**Provided data:**
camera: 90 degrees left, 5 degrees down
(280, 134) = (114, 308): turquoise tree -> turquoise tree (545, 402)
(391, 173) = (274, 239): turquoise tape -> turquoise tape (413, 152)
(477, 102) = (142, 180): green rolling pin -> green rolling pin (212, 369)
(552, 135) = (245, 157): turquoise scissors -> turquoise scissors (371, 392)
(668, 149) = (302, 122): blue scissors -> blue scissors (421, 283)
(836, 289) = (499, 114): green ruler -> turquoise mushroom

**Your goal:** The lines to copy are those in the listing that contain "scissors".

**Exercise answer:**
(552, 135) = (245, 157): turquoise scissors -> turquoise scissors (371, 392)
(668, 149) = (302, 122): blue scissors -> blue scissors (421, 283)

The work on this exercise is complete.